=== Task input ===

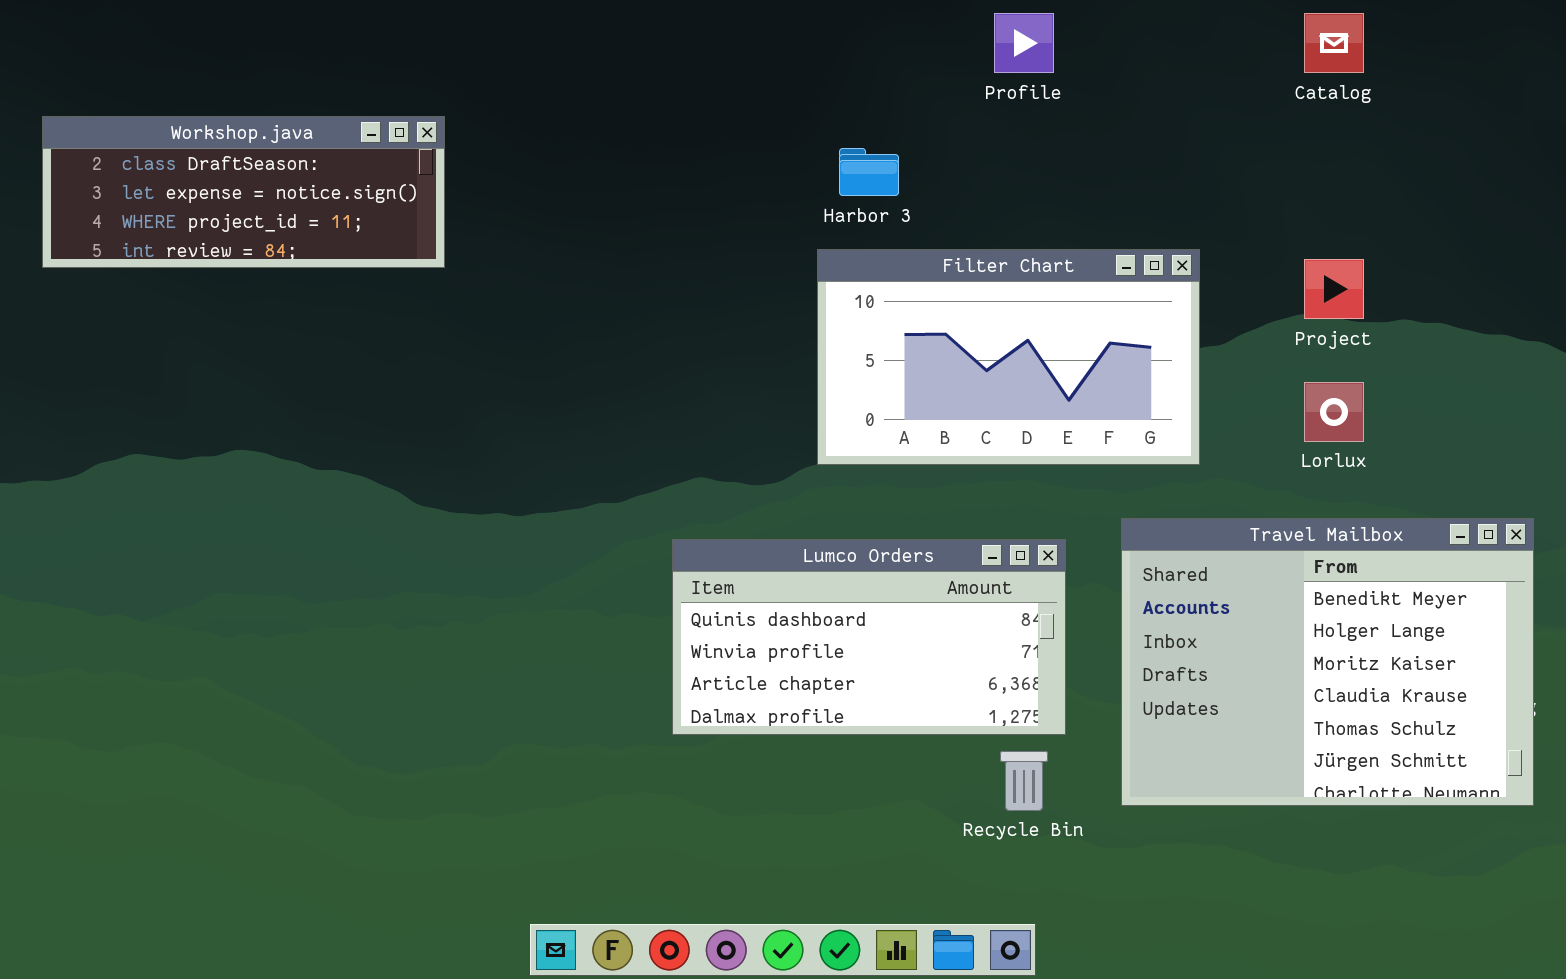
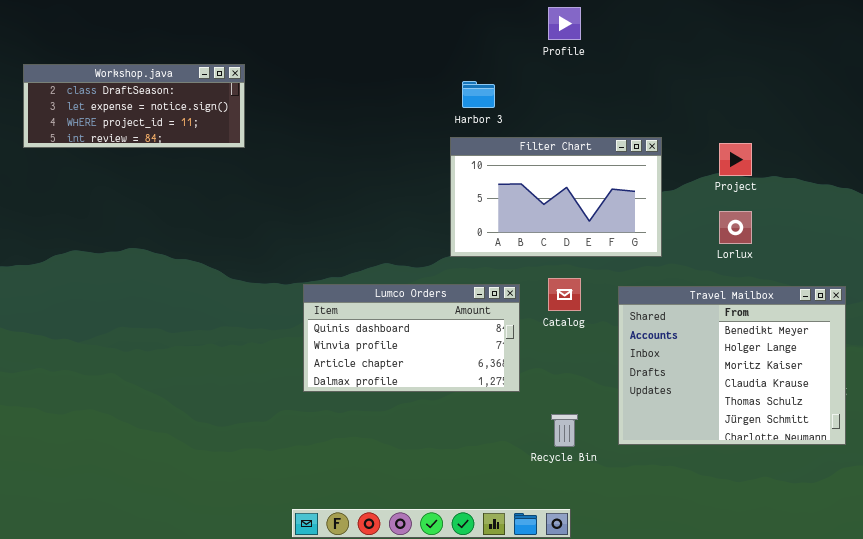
Catalog: [1304,13,1364,73] -> [548,278,581,311], moved
Lumco Orders: [672,539,1066,735] -> [303,284,520,392], moved

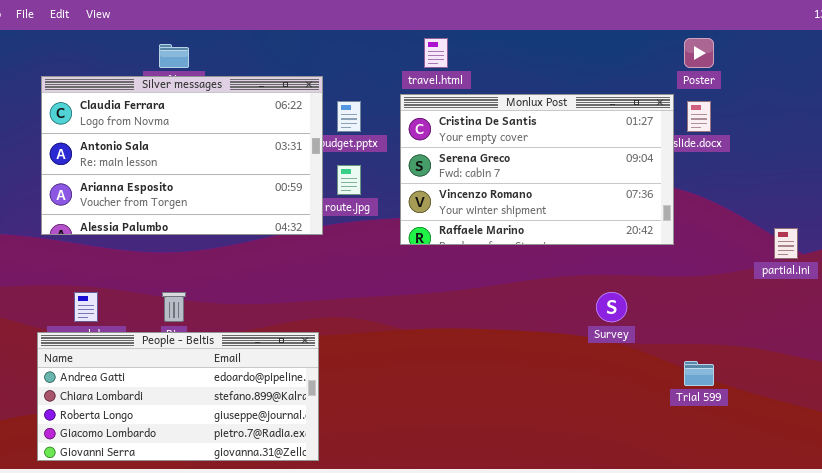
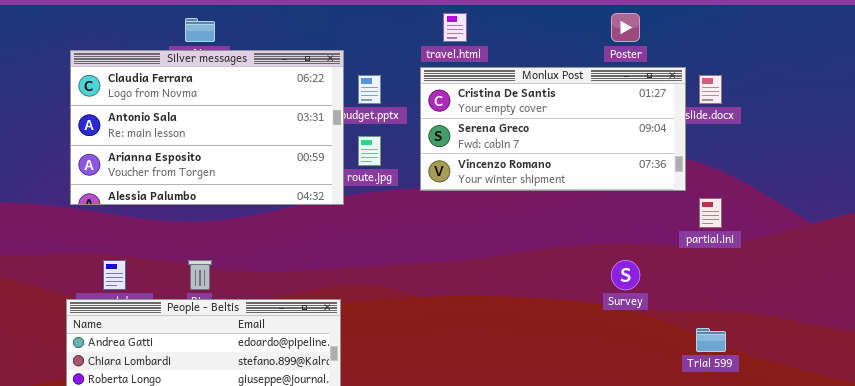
Poster: [684,38,714,68] -> [611,13,640,42], moved
Monlux Post: [400,94,674,245] -> [420,67,686,191], resized
partial.ini: [774,228,798,259] -> [699,198,722,228], moved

===

Work to complete: Would you please repeat all the data word for word, but without the pictures?

Answer to the problem:
Catalog: [1304,13,1364,73] -> [548,278,581,311], moved
Lumco Orders: [672,539,1066,735] -> [303,284,520,392], moved

Poster: [684,38,714,68] -> [611,13,640,42], moved
Monlux Post: [400,94,674,245] -> [420,67,686,191], resized
partial.ini: [774,228,798,259] -> [699,198,722,228], moved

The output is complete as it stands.